[Coordinate-based object records]
*** Begin section ***
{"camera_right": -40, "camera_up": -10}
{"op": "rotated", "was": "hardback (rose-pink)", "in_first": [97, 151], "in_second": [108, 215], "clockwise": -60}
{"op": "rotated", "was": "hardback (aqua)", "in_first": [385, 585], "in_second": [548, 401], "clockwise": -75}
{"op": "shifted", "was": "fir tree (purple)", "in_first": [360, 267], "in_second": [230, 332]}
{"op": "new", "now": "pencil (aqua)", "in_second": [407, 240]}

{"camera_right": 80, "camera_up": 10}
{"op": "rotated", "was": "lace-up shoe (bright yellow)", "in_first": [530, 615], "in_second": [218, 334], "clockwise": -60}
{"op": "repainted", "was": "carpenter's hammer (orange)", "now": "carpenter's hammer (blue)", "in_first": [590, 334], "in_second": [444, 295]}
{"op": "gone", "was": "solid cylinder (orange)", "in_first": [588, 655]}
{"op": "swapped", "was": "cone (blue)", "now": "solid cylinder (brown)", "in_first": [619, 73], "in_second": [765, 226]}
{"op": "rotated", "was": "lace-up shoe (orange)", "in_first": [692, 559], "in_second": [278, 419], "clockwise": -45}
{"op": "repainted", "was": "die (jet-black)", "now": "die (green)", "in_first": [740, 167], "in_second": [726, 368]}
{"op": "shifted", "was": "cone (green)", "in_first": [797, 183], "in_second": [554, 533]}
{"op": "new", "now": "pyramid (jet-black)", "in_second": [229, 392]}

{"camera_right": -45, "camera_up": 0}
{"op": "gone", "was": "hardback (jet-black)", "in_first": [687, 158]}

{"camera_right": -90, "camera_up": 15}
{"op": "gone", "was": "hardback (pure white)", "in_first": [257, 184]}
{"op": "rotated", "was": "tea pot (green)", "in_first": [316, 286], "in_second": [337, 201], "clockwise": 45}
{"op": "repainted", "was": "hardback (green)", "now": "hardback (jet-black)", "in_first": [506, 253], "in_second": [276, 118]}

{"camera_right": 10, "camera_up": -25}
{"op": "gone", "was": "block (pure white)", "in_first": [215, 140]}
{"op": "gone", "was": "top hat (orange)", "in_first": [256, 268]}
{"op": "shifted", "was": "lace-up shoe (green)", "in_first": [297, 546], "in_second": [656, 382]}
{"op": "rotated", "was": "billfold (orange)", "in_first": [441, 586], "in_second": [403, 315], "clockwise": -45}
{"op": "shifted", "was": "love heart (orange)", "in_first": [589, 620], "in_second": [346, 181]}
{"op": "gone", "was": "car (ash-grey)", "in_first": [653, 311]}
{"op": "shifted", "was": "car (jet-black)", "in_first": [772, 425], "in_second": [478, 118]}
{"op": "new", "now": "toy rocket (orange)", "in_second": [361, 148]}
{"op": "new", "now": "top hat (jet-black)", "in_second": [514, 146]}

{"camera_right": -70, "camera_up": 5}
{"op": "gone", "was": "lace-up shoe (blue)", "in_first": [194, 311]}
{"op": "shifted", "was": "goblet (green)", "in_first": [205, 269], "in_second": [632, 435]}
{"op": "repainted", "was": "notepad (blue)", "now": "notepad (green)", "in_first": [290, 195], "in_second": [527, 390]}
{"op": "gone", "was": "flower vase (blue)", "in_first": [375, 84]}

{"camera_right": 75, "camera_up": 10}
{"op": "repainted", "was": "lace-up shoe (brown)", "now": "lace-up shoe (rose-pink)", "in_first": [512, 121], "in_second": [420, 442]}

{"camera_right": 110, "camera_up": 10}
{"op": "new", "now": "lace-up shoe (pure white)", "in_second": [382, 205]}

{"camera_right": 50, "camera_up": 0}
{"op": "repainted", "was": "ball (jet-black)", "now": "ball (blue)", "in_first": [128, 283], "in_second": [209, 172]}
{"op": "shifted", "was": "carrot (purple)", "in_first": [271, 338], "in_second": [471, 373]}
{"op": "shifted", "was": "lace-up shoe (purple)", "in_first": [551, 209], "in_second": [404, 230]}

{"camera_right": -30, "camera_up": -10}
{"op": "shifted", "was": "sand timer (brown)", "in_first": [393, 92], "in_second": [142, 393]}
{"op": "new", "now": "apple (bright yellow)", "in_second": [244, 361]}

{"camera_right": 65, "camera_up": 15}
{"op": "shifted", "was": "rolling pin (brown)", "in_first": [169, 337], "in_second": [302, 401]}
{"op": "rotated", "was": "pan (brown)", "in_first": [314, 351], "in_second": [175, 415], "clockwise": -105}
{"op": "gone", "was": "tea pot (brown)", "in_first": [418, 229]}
*** End section ***
Task to carry out — All of the entries are to be transcribed exactly.

Task answer —
{"camera_right": -40, "camera_up": -10}
{"op": "rotated", "was": "hardback (rose-pink)", "in_first": [97, 151], "in_second": [108, 215], "clockwise": -60}
{"op": "rotated", "was": "hardback (aqua)", "in_first": [385, 585], "in_second": [548, 401], "clockwise": -75}
{"op": "shifted", "was": "fir tree (purple)", "in_first": [360, 267], "in_second": [230, 332]}
{"op": "new", "now": "pencil (aqua)", "in_second": [407, 240]}

{"camera_right": 80, "camera_up": 10}
{"op": "rotated", "was": "lace-up shoe (bright yellow)", "in_first": [530, 615], "in_second": [218, 334], "clockwise": -60}
{"op": "repainted", "was": "carpenter's hammer (orange)", "now": "carpenter's hammer (blue)", "in_first": [590, 334], "in_second": [444, 295]}
{"op": "gone", "was": "solid cylinder (orange)", "in_first": [588, 655]}
{"op": "swapped", "was": "cone (blue)", "now": "solid cylinder (brown)", "in_first": [619, 73], "in_second": [765, 226]}
{"op": "rotated", "was": "lace-up shoe (orange)", "in_first": [692, 559], "in_second": [278, 419], "clockwise": -45}
{"op": "repainted", "was": "die (jet-black)", "now": "die (green)", "in_first": [740, 167], "in_second": [726, 368]}
{"op": "shifted", "was": "cone (green)", "in_first": [797, 183], "in_second": [554, 533]}
{"op": "new", "now": "pyramid (jet-black)", "in_second": [229, 392]}

{"camera_right": -45, "camera_up": 0}
{"op": "gone", "was": "hardback (jet-black)", "in_first": [687, 158]}

{"camera_right": -90, "camera_up": 15}
{"op": "gone", "was": "hardback (pure white)", "in_first": [257, 184]}
{"op": "rotated", "was": "tea pot (green)", "in_first": [316, 286], "in_second": [337, 201], "clockwise": 45}
{"op": "repainted", "was": "hardback (green)", "now": "hardback (jet-black)", "in_first": [506, 253], "in_second": [276, 118]}

{"camera_right": 10, "camera_up": -25}
{"op": "gone", "was": "block (pure white)", "in_first": [215, 140]}
{"op": "gone", "was": "top hat (orange)", "in_first": [256, 268]}
{"op": "shifted", "was": "lace-up shoe (green)", "in_first": [297, 546], "in_second": [656, 382]}
{"op": "rotated", "was": "billfold (orange)", "in_first": [441, 586], "in_second": [403, 315], "clockwise": -45}
{"op": "shifted", "was": "love heart (orange)", "in_first": [589, 620], "in_second": [346, 181]}
{"op": "gone", "was": "car (ash-grey)", "in_first": [653, 311]}
{"op": "shifted", "was": "car (jet-black)", "in_first": [772, 425], "in_second": [478, 118]}
{"op": "new", "now": "toy rocket (orange)", "in_second": [361, 148]}
{"op": "new", "now": "top hat (jet-black)", "in_second": [514, 146]}

{"camera_right": -70, "camera_up": 5}
{"op": "gone", "was": "lace-up shoe (blue)", "in_first": [194, 311]}
{"op": "shifted", "was": "goblet (green)", "in_first": [205, 269], "in_second": [632, 435]}
{"op": "repainted", "was": "notepad (blue)", "now": "notepad (green)", "in_first": [290, 195], "in_second": [527, 390]}
{"op": "gone", "was": "flower vase (blue)", "in_first": [375, 84]}

{"camera_right": 75, "camera_up": 10}
{"op": "repainted", "was": "lace-up shoe (brown)", "now": "lace-up shoe (rose-pink)", "in_first": [512, 121], "in_second": [420, 442]}

{"camera_right": 110, "camera_up": 10}
{"op": "new", "now": "lace-up shoe (pure white)", "in_second": [382, 205]}

{"camera_right": 50, "camera_up": 0}
{"op": "repainted", "was": "ball (jet-black)", "now": "ball (blue)", "in_first": [128, 283], "in_second": [209, 172]}
{"op": "shifted", "was": "carrot (purple)", "in_first": [271, 338], "in_second": [471, 373]}
{"op": "shifted", "was": "lace-up shoe (purple)", "in_first": [551, 209], "in_second": [404, 230]}

{"camera_right": -30, "camera_up": -10}
{"op": "shifted", "was": "sand timer (brown)", "in_first": [393, 92], "in_second": [142, 393]}
{"op": "new", "now": "apple (bright yellow)", "in_second": [244, 361]}

{"camera_right": 65, "camera_up": 15}
{"op": "shifted", "was": "rolling pin (brown)", "in_first": [169, 337], "in_second": [302, 401]}
{"op": "rotated", "was": "pan (brown)", "in_first": [314, 351], "in_second": [175, 415], "clockwise": -105}
{"op": "gone", "was": "tea pot (brown)", "in_first": [418, 229]}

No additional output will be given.